(Exercise brief): All entries are to be transcribed verbatim, but images are not carried over.

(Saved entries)

★ ★ ★ ★ ★ ★ ★

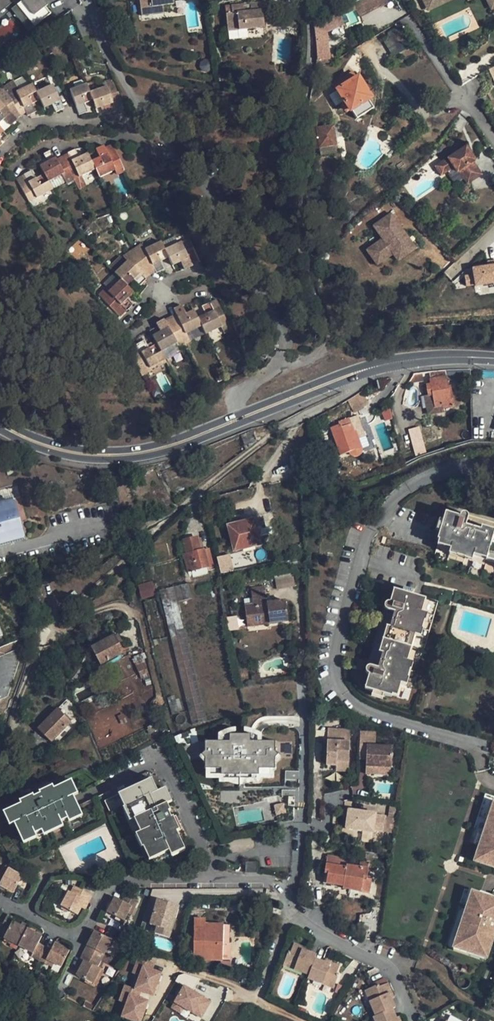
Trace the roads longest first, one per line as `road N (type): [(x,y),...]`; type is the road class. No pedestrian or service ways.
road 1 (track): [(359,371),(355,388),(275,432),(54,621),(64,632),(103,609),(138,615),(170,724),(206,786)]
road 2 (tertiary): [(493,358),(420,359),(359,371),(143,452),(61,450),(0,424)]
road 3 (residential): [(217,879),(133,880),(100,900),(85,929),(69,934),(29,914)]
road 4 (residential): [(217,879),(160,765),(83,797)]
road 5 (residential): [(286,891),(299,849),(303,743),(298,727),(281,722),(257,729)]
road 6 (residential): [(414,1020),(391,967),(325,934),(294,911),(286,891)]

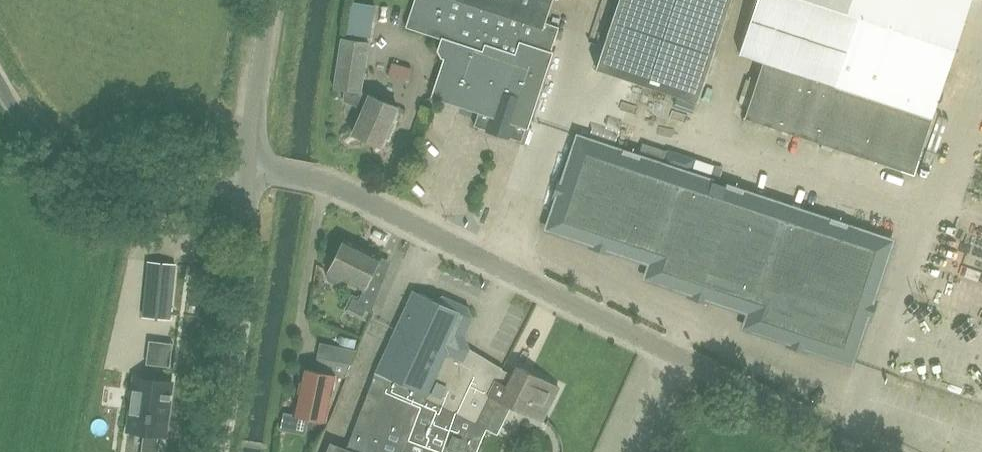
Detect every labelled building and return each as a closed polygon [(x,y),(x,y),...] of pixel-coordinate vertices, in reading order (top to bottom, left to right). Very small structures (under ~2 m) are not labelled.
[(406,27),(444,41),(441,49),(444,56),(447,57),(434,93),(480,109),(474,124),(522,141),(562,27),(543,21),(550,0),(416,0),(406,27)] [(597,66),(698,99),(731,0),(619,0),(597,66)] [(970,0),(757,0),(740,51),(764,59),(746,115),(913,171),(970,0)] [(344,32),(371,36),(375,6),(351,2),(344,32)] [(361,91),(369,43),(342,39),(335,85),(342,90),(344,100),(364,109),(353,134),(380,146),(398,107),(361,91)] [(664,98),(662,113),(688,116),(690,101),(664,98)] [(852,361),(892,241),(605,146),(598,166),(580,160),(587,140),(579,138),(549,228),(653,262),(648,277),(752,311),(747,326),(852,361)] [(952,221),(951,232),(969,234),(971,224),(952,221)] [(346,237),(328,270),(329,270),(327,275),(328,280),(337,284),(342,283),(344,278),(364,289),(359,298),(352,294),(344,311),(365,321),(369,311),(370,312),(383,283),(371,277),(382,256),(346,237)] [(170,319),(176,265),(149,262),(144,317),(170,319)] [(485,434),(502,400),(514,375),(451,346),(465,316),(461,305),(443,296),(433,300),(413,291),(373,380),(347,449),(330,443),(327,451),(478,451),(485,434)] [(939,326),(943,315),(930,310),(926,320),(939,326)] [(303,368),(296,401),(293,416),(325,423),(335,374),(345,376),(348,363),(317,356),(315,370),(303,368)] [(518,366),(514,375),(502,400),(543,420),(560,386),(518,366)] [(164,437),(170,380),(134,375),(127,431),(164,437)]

★ ★ ★ ★ ★ ★ ★

(Solved problem):
Trace the roads longest first, one per line as `road N (type): [(x,y),...]`; type is the road class. No pedestrian or service ways.
road 1 (track): [(359,371),(355,388),(275,432),(54,621),(64,632),(103,609),(138,615),(170,724),(206,786)]
road 2 (tertiary): [(493,358),(420,359),(359,371),(143,452),(61,450),(0,424)]
road 3 (residential): [(217,879),(133,880),(100,900),(85,929),(69,934),(29,914)]
road 4 (residential): [(217,879),(160,765),(83,797)]
road 5 (residential): [(286,891),(299,849),(303,743),(298,727),(281,722),(257,729)]
road 6 (residential): [(414,1020),(391,967),(325,934),(294,911),(286,891)]

Detect every labelled building and return each as a closed polygon [(x,y),(x,y),...] of pixel-coordinate vertices, in reading order (top to bottom, left to right). Very small structures (under ~2 m) are not labelled.
[(406,27),(444,41),(441,49),(444,56),(447,57),(434,93),(480,109),(474,124),(522,141),(562,27),(543,21),(550,0),(416,0),(406,27)] [(597,66),(698,99),(731,0),(619,0),(597,66)] [(970,0),(757,0),(740,51),(764,59),(746,115),(913,171),(970,0)] [(344,32),(371,36),(375,6),(351,2),(344,32)] [(361,91),(369,43),(342,39),(335,85),(342,90),(344,100),(364,109),(353,134),(380,146),(398,107),(361,91)] [(664,98),(662,113),(688,116),(690,101),(664,98)] [(852,361),(892,241),(605,146),(598,166),(580,160),(587,140),(579,138),(549,228),(653,262),(648,277),(752,311),(747,326),(852,361)] [(952,221),(951,232),(969,234),(971,224),(952,221)] [(346,237),(328,270),(329,270),(327,275),(328,280),(337,284),(342,283),(344,278),(364,289),(359,298),(352,294),(344,311),(365,321),(369,311),(370,312),(383,283),(371,277),(382,256),(346,237)] [(170,319),(176,265),(149,262),(144,317),(170,319)] [(485,434),(502,400),(514,375),(451,346),(465,316),(461,305),(443,296),(433,300),(413,291),(373,380),(347,449),(330,443),(327,451),(478,451),(485,434)] [(939,326),(943,315),(930,310),(926,320),(939,326)] [(303,368),(296,401),(293,416),(325,423),(335,374),(345,376),(348,363),(317,356),(315,370),(303,368)] [(518,366),(514,375),(502,400),(543,420),(560,386),(518,366)] [(164,437),(170,380),(134,375),(127,431),(164,437)]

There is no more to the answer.